(Object state change records)
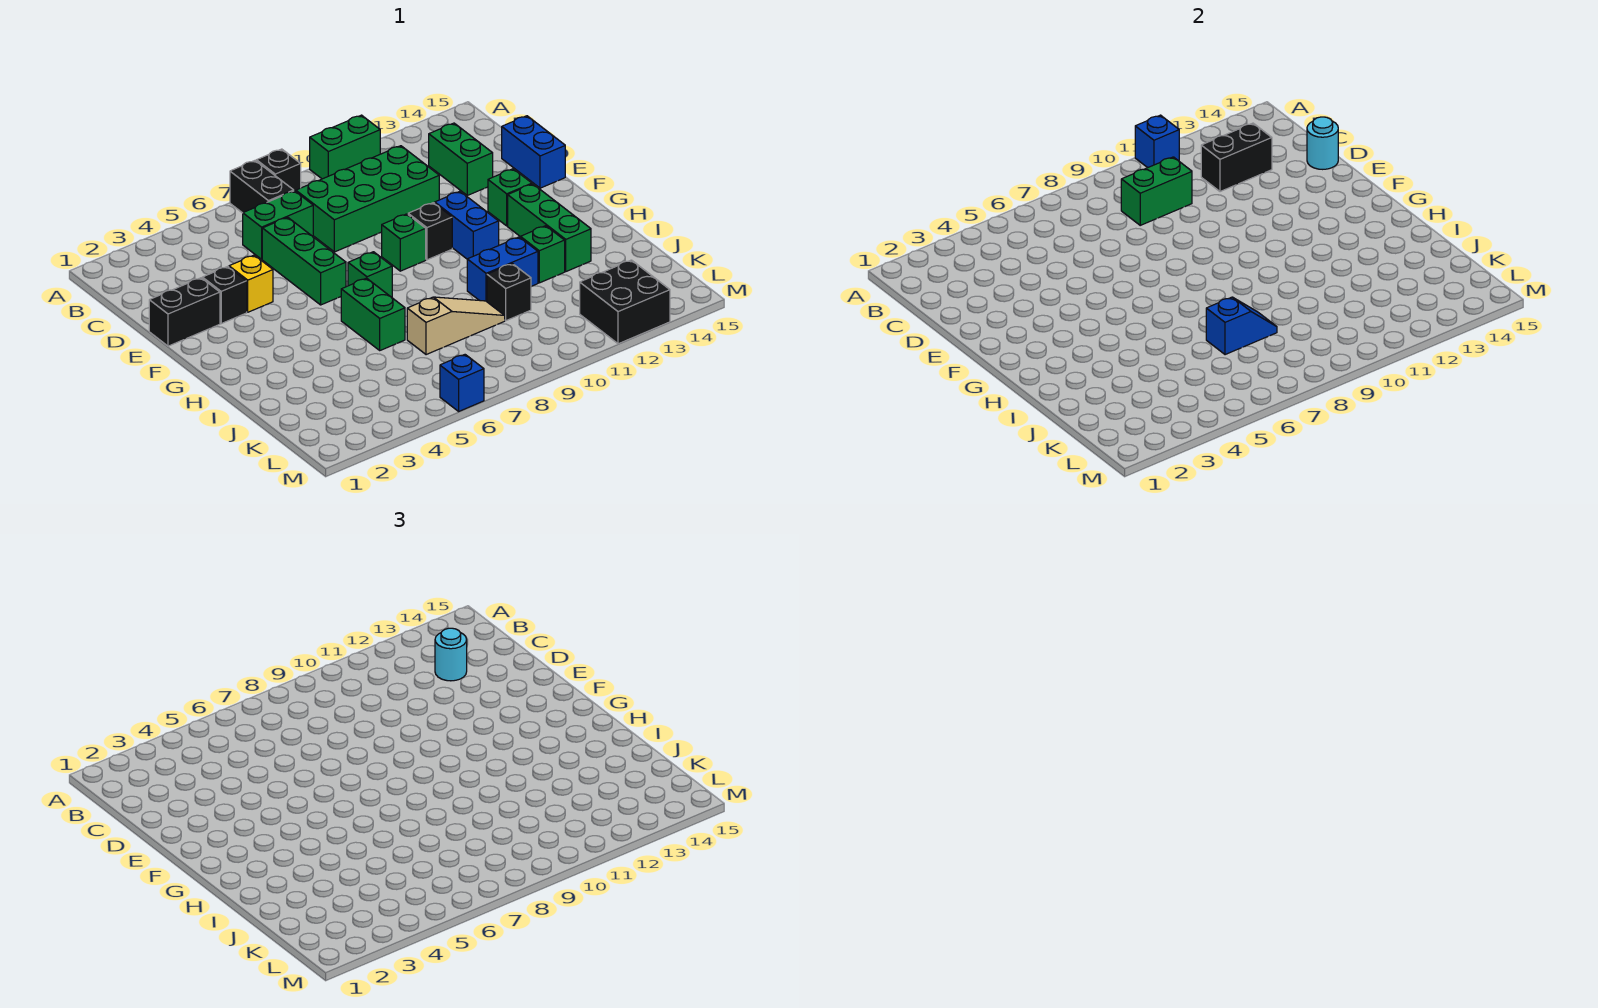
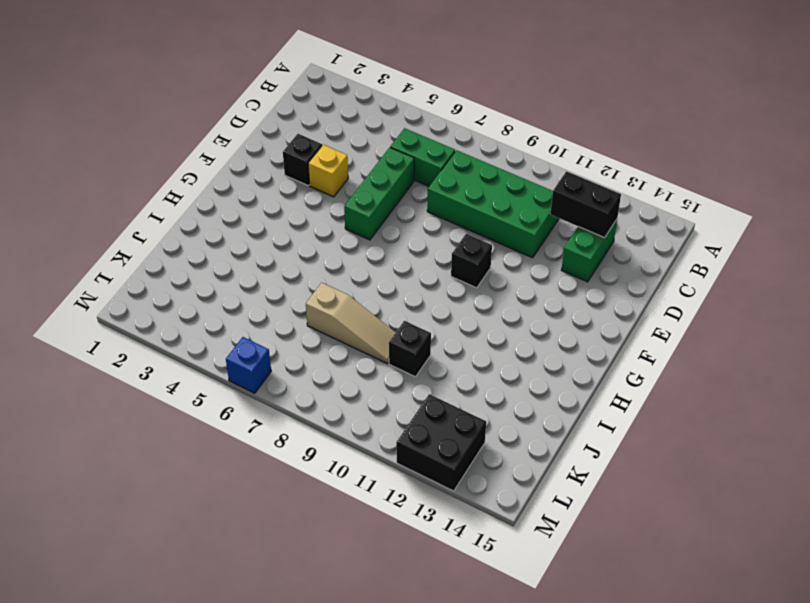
none -> black brick A7:B7 level 1
none -> black brick A8 level 1
none -> green brick A10:A11 level 1
none -> blue brick D15:E15 level 1

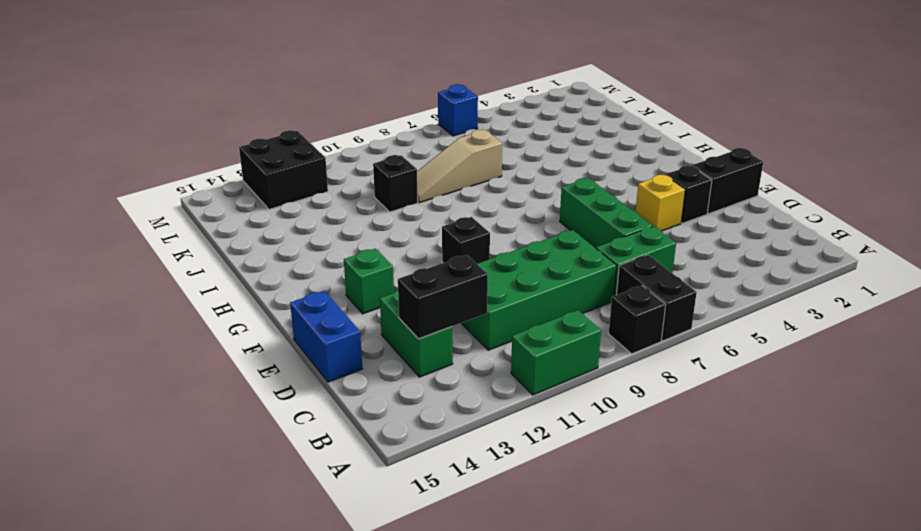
none -> green brick F9 level 1
none -> blue brick F11:G11 level 1
none -> green brick G7 level 1
none -> green brick G13:I13 level 1

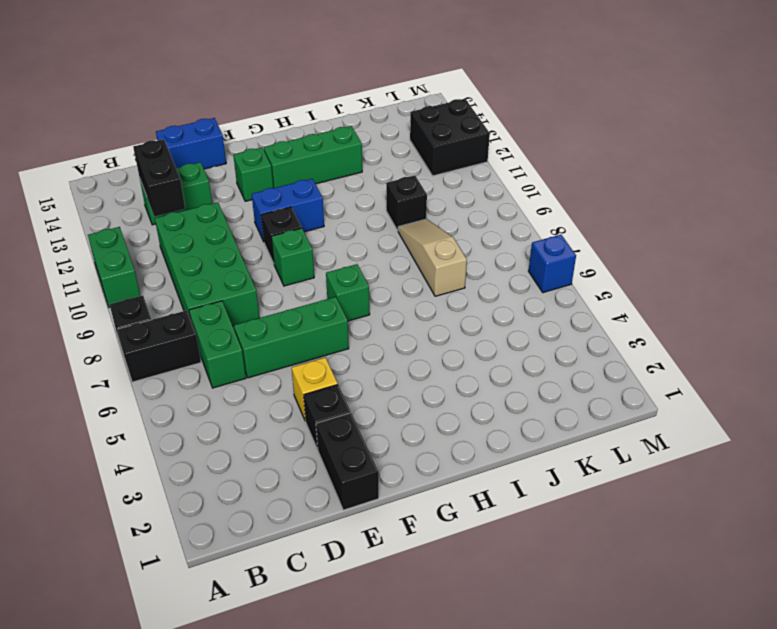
none -> green brick H6:I6 level 1
none -> blue brick I10:I11 level 1
none -> green brick I12 level 1
none -> blue brick A11 level 2

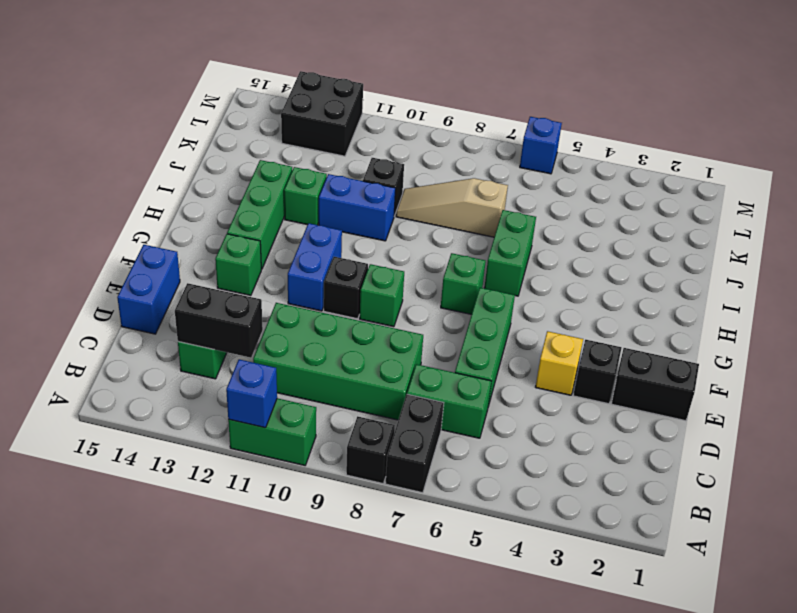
none -> green brick C9:C10 level 2
none -> cyan round brick D15 level 2
none -> blue slope J7:J8 level 2 top 7
none -> cyan round brick C13 level 3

*WHAT IS NEEDED*: For this exercise, transcribe exactly the part of the records above that opens with the line containing "none -> green brick A10:A11 level 1" and closes with the one containing "none -> blue brick A11 level 2". Pictures are not part of the copy.

*RESPONSE*:
none -> green brick A10:A11 level 1
none -> blue brick D15:E15 level 1

none -> green brick F9 level 1
none -> blue brick F11:G11 level 1
none -> green brick G7 level 1
none -> green brick G13:I13 level 1

none -> green brick H6:I6 level 1
none -> blue brick I10:I11 level 1
none -> green brick I12 level 1
none -> blue brick A11 level 2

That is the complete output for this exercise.